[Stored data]
________________________

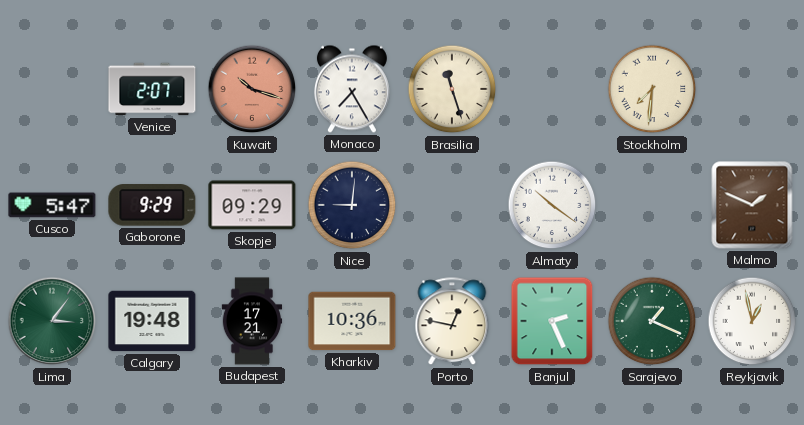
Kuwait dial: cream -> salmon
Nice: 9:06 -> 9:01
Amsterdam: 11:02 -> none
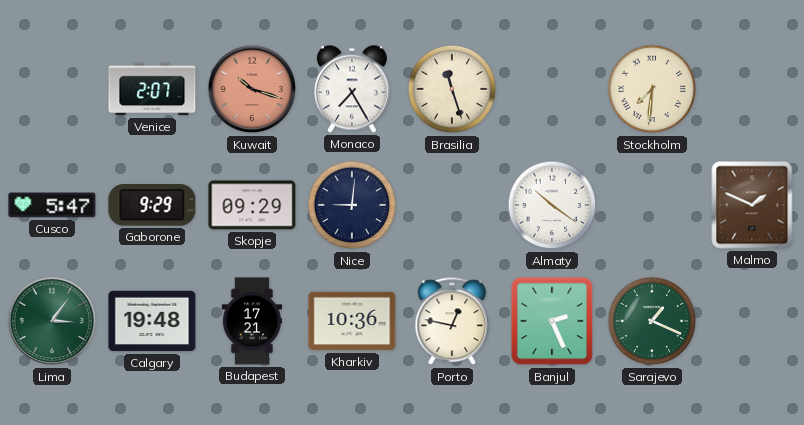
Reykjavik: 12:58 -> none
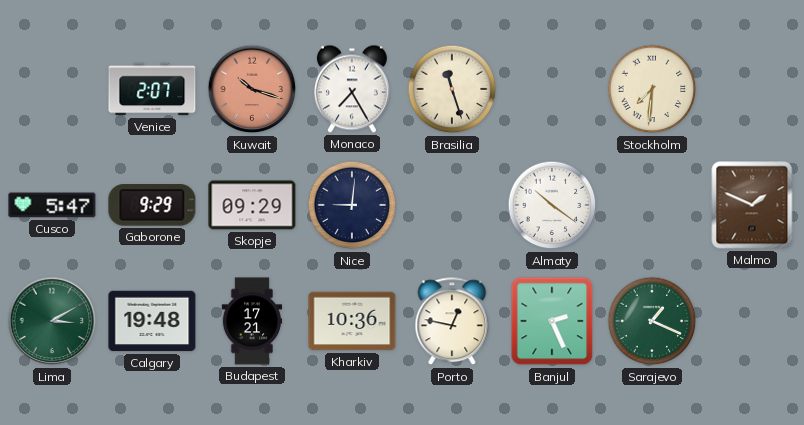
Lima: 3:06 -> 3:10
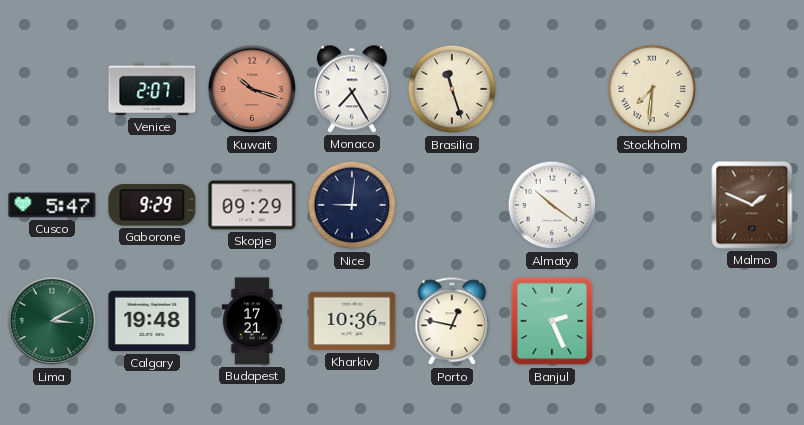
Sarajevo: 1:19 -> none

________________________

### TASK OBJECTIVE:
Write out the stretch from the line containing "Reykjavik: 12:58 -> none" through the end of the entries, copying each line as it appears, and omit the picture lines.

### FINAL RESULT:
Reykjavik: 12:58 -> none
Lima: 3:06 -> 3:10
Sarajevo: 1:19 -> none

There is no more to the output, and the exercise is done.